Each line of the data below that carries the word "none" needs to be copied.

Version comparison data

>>>>

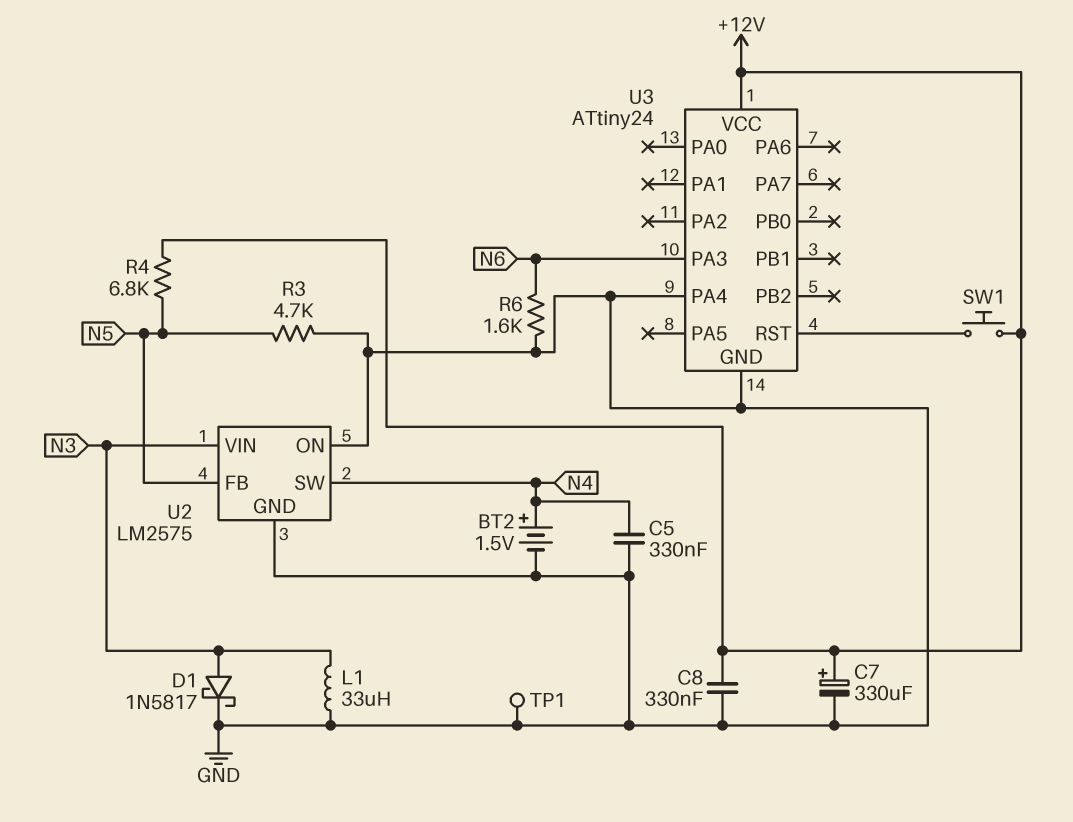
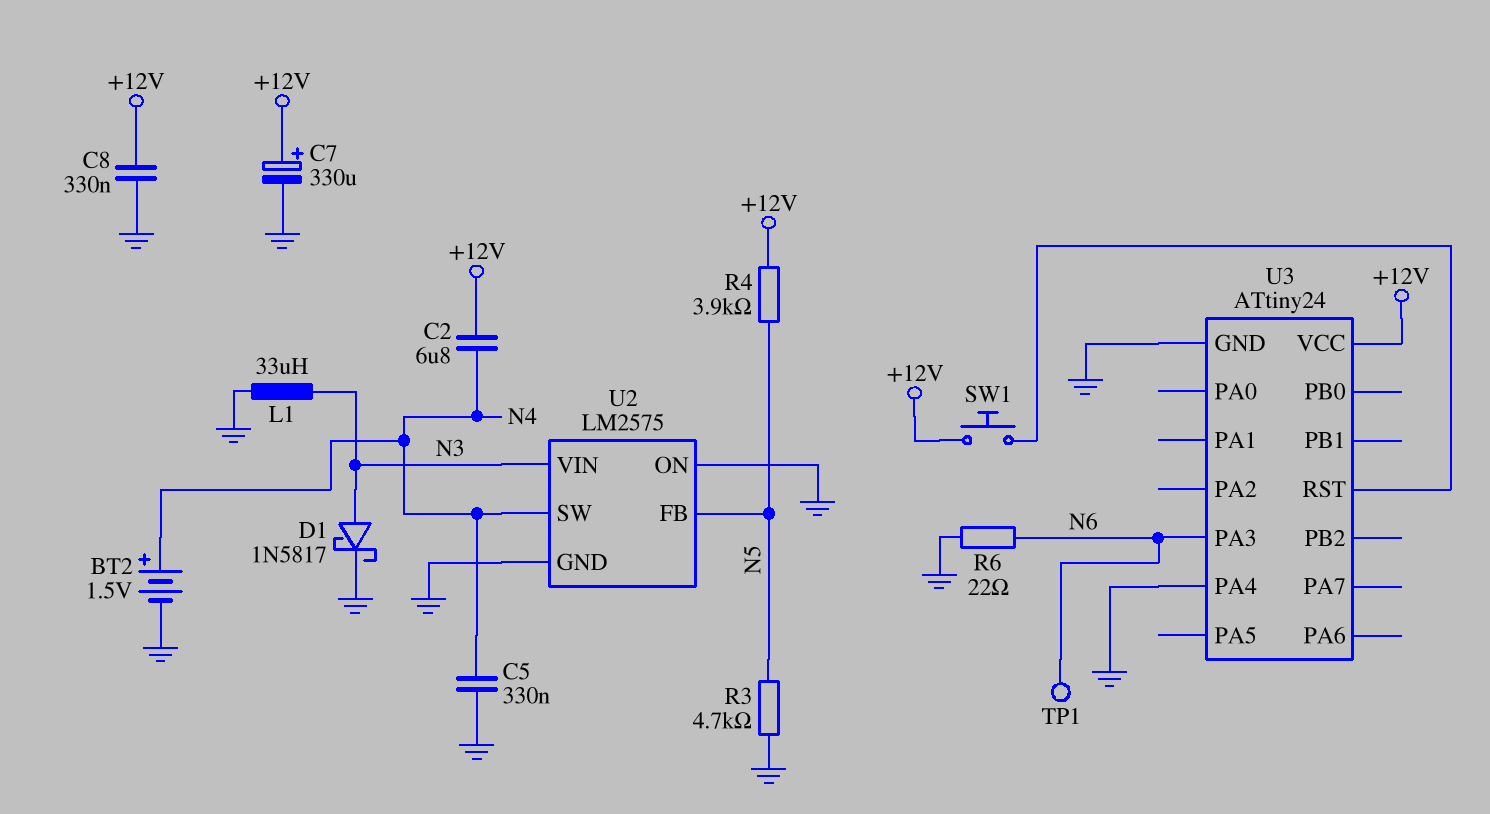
C2: none -> 6.8uF (+12V, N4)
R4: 6.8k (+12V, N5) -> 3.9k (+12V, N5)
R6: 1.6k (GND, N6) -> 22 (GND, N6)
TP1: test point (GND) -> test point (N6)

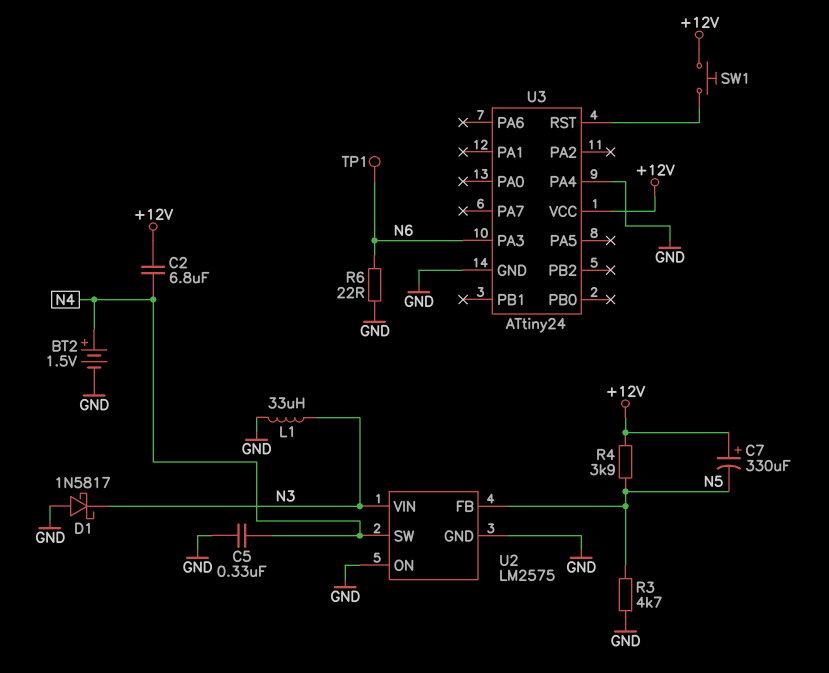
C7: 330uF (plus +12V, minus GND) -> 330uF (plus +12V, minus N5)
C8: 330nF (+12V, GND) -> none
D1: schottky 1N5817 (A N3, K GND) -> schottky 1N5817 (A GND, K N3)

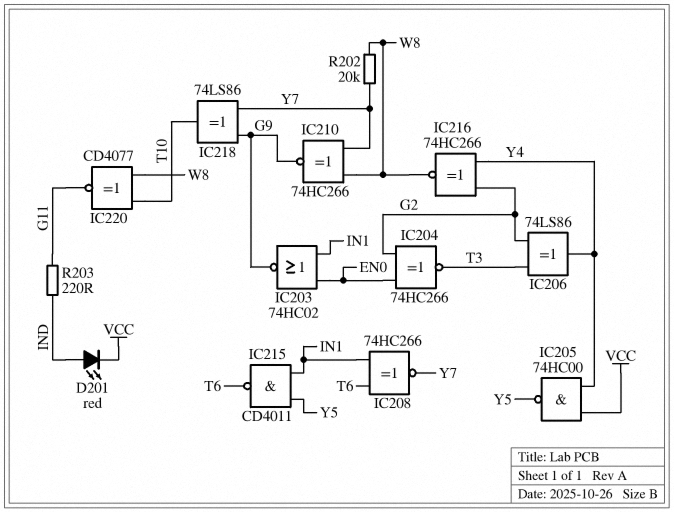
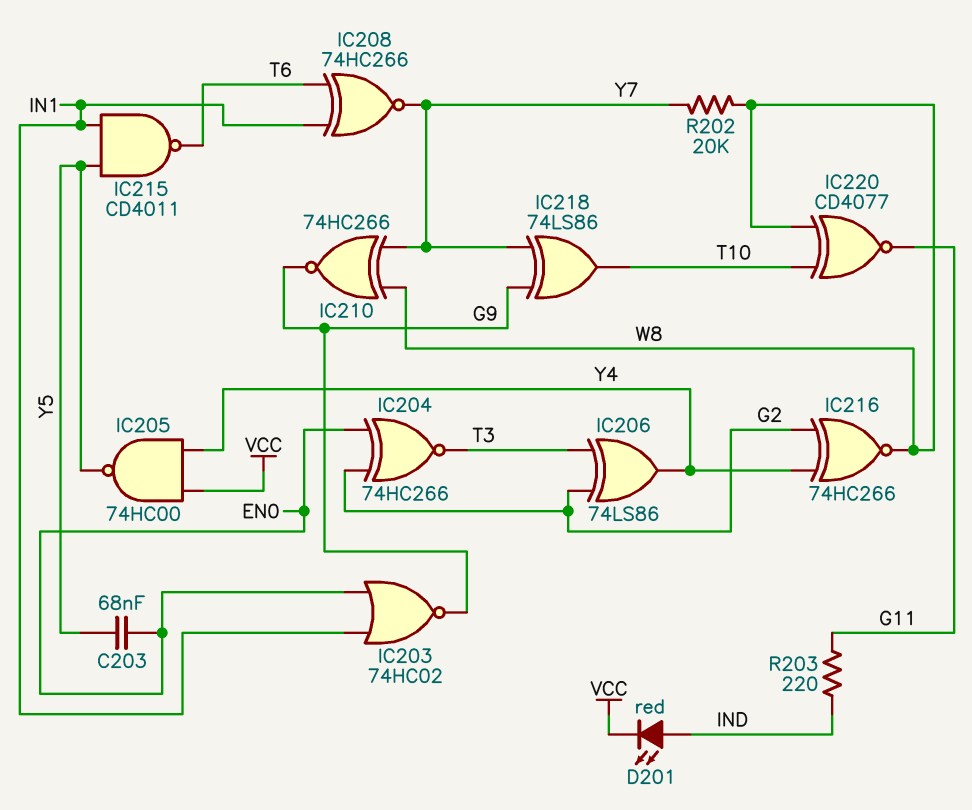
C203: none -> 68nF (EN0, Y5)

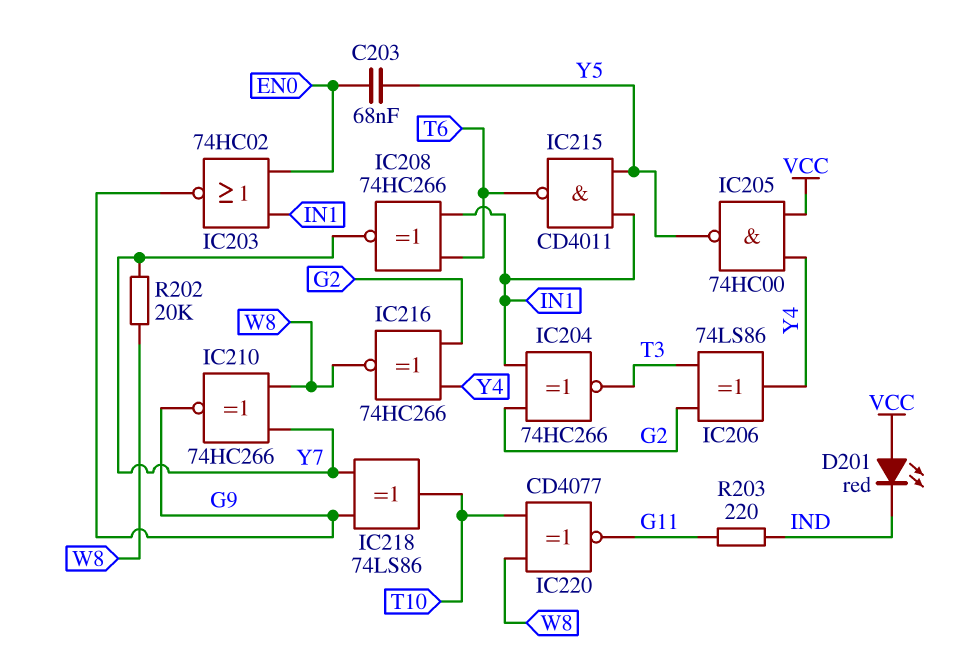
D201: LED red (A IND, K VCC) -> LED red (A VCC, K IND)
IC204: XNOR 74HC266 (in EN0, in G2, out T3) -> XNOR 74HC266 (in G2, in IN1, out T3)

<<<<

**TASK RESULT**
C2: none -> 6.8uF (+12V, N4)
C8: 330nF (+12V, GND) -> none
C203: none -> 68nF (EN0, Y5)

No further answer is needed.